● **Work to complete**: In the material below, the lines to reproduce exactly are the one containing "brown hourglass: 2 -> 1" and all lines after it through the last.

● ● ●

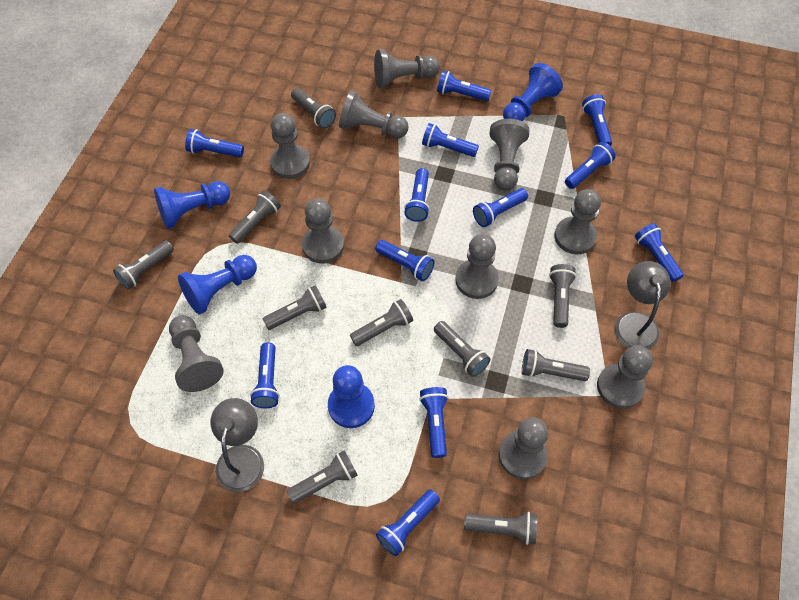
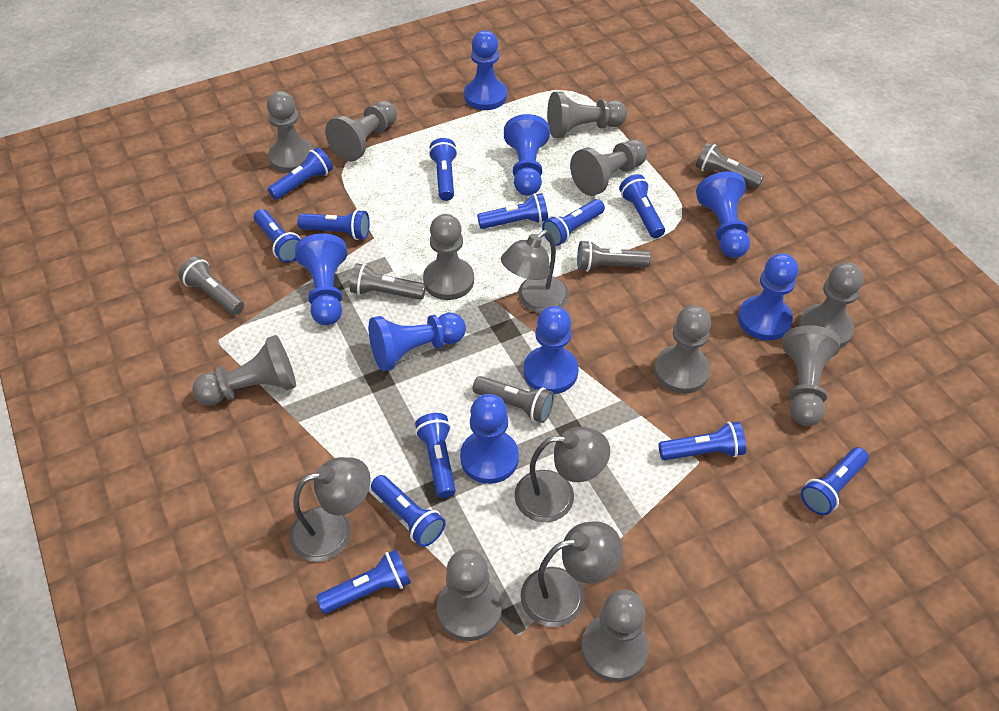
blue pawn: 4 -> 8
grey flashlight: 10 -> 5
grey lamp: 2 -> 4
grey pawn: 10 -> 11

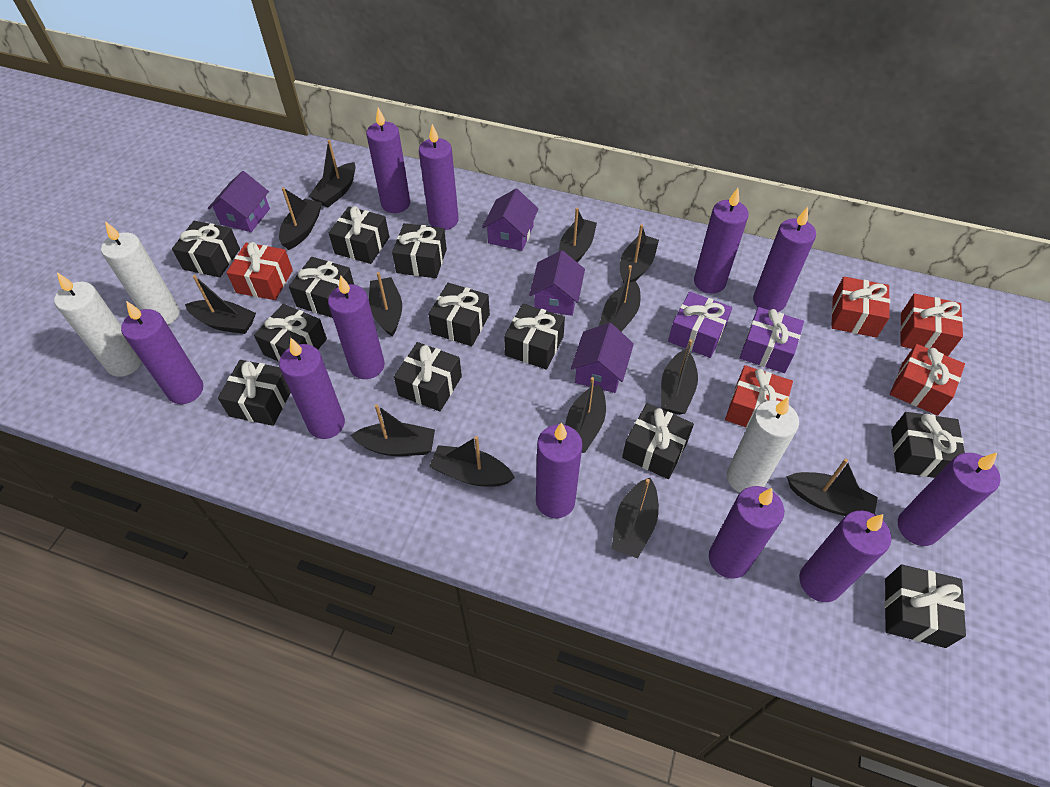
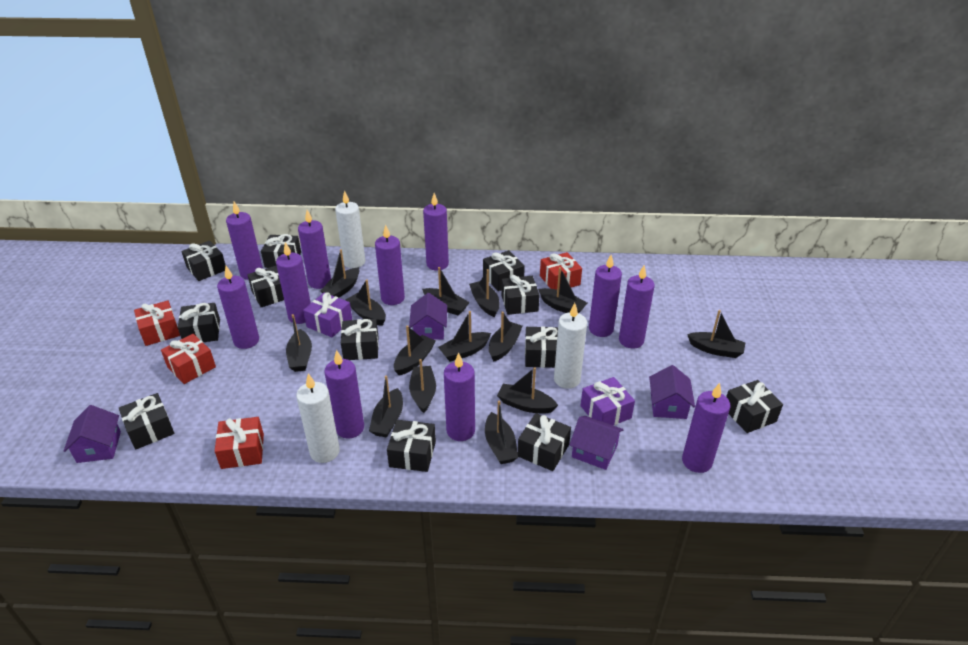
black boat: 13 -> 14
red gift: 5 -> 4

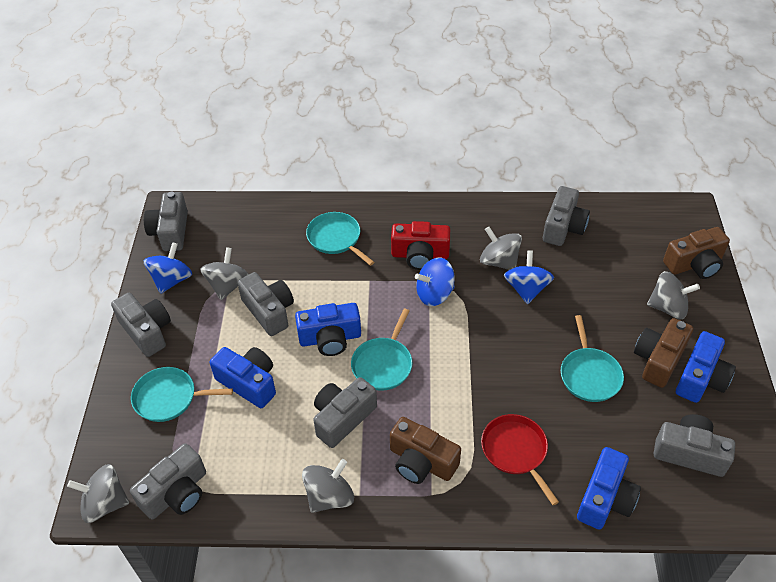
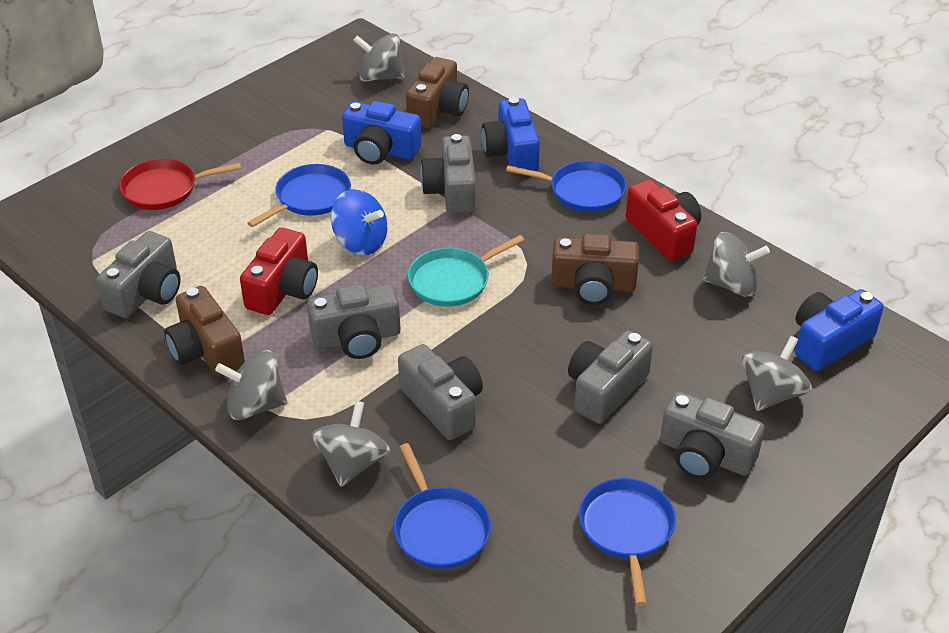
blue camera: 4 -> 3
blue pan: 0 -> 4
blue spinning top: 3 -> 1
grey camera: 7 -> 6
red camera: 1 -> 2
turquoise pan: 4 -> 1

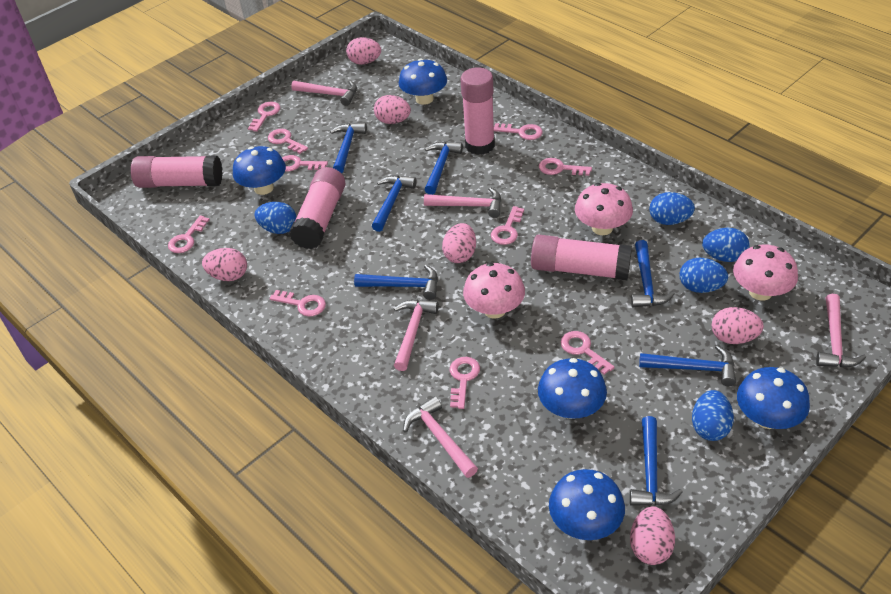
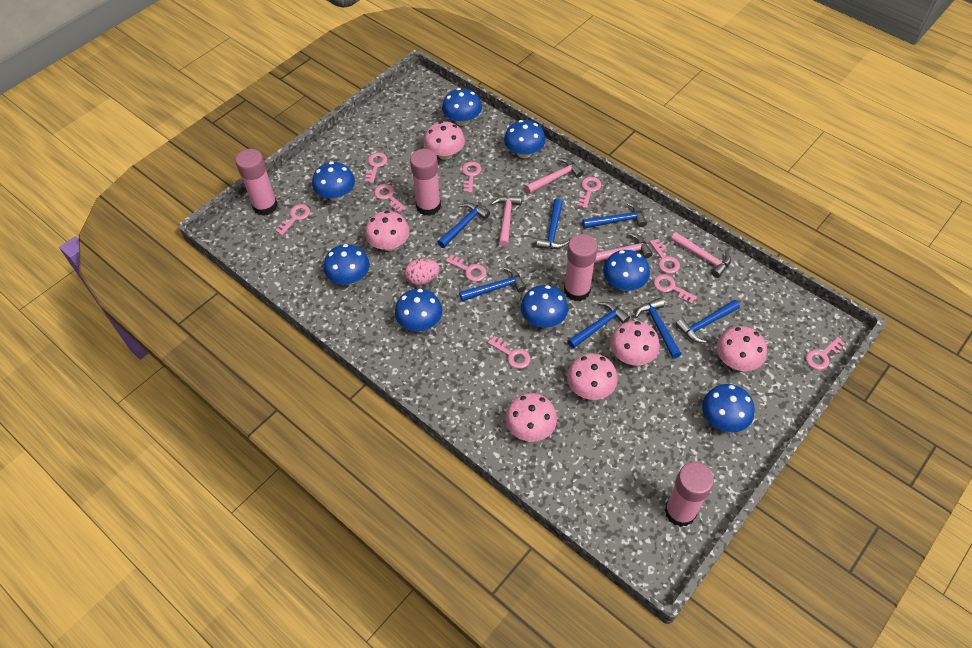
blue egg: 5 -> 0
blue mushroom: 5 -> 8
pink egg: 6 -> 1
pink hammer: 5 -> 4
pink mushroom: 3 -> 6

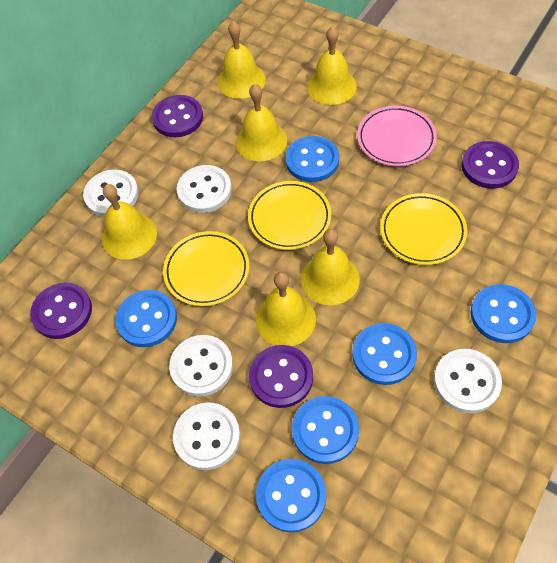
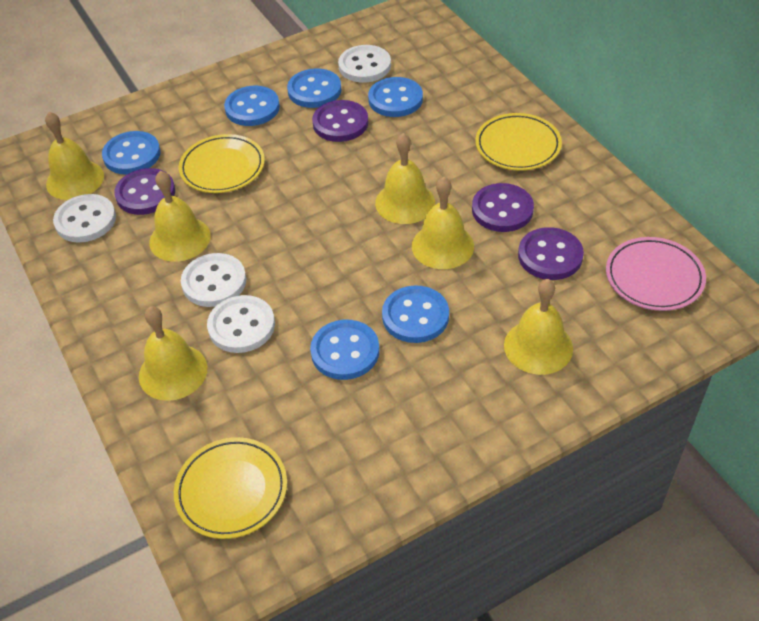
white button: 5 -> 4

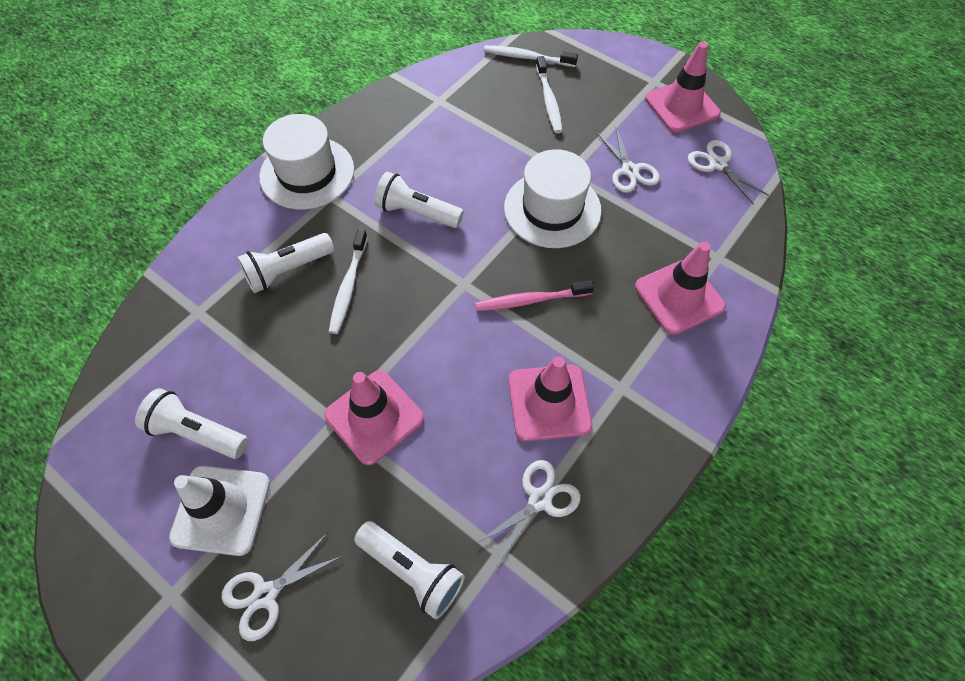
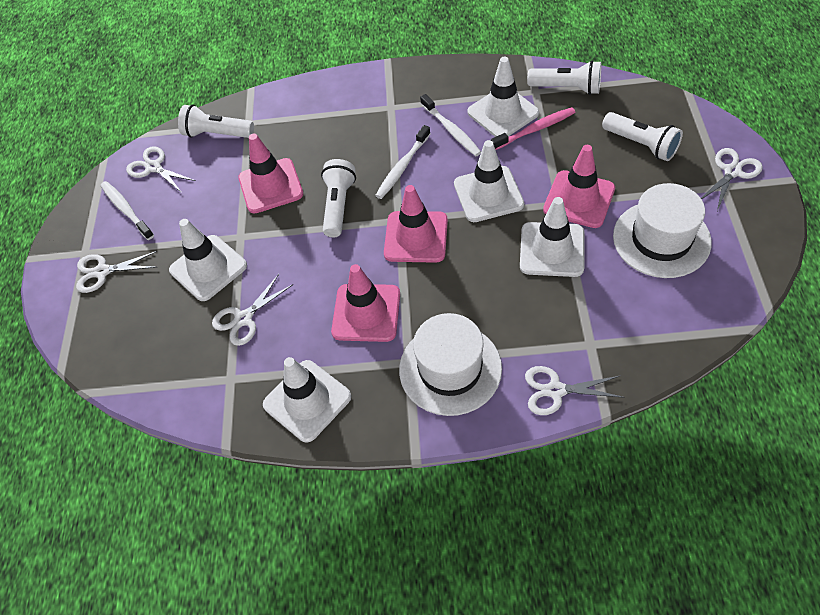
white scissors: 4 -> 5
white traffic cone: 1 -> 5

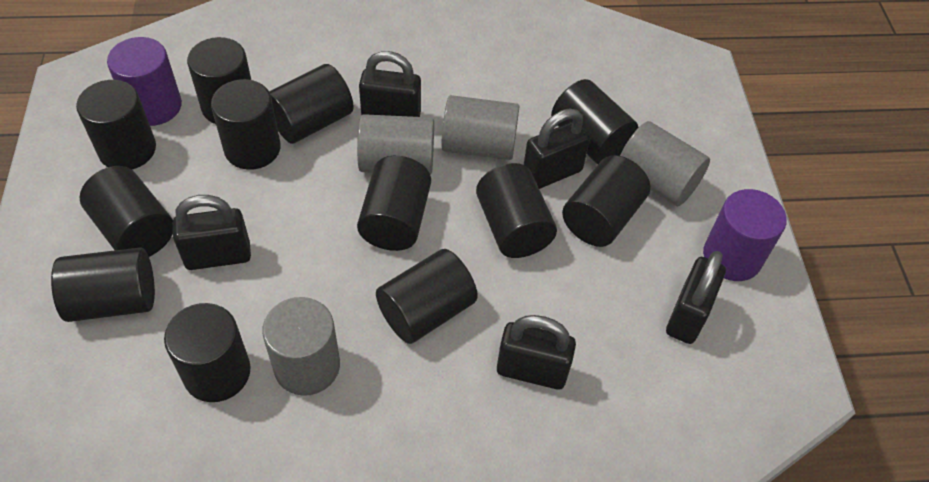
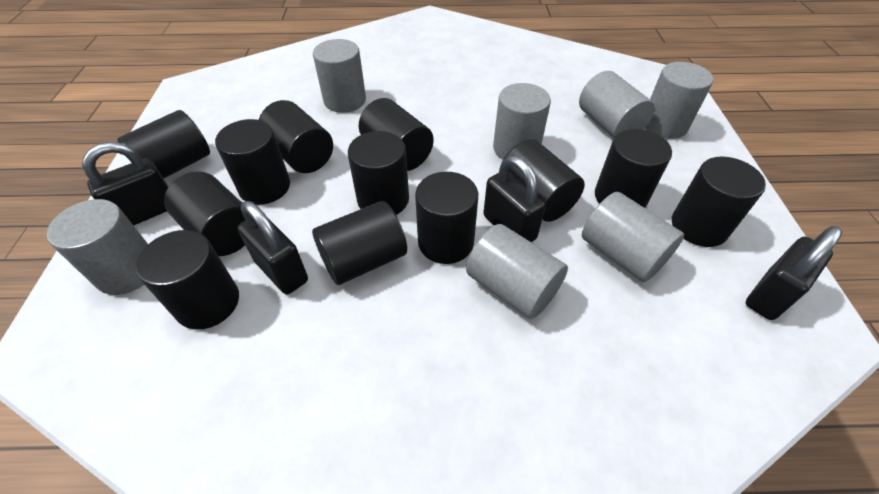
black padlock: 5 -> 4
grey cylinder: 4 -> 7
purple cylinder: 2 -> 0

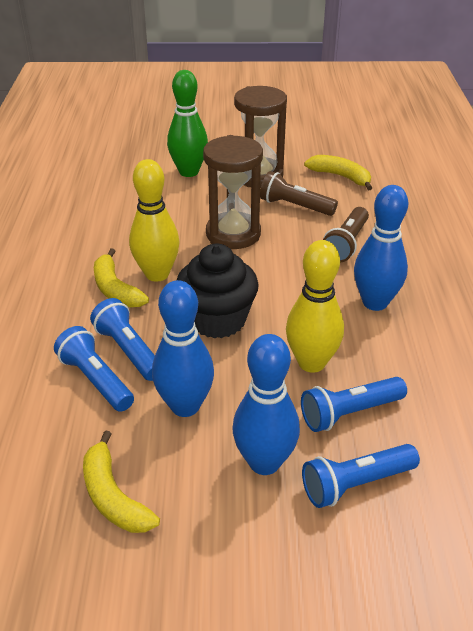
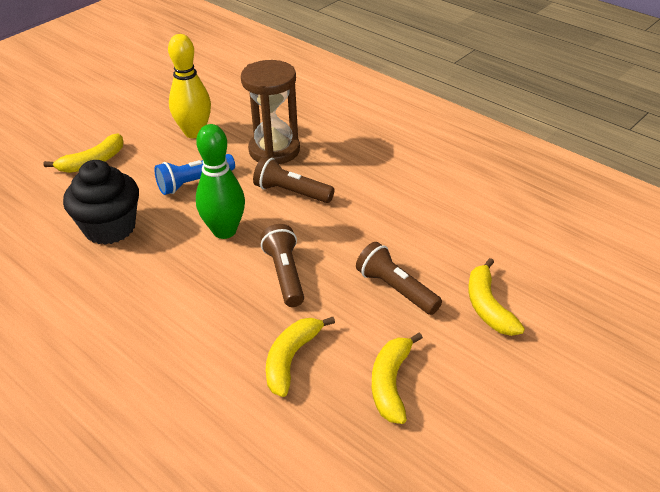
blue bowling pin: 3 -> 0
blue flashlight: 4 -> 1
brown flashlight: 2 -> 3
brown hourglass: 2 -> 1
yellow banana: 3 -> 4
yellow bowling pin: 2 -> 1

● ● ●

● **Exercise response**:
brown hourglass: 2 -> 1
yellow banana: 3 -> 4
yellow bowling pin: 2 -> 1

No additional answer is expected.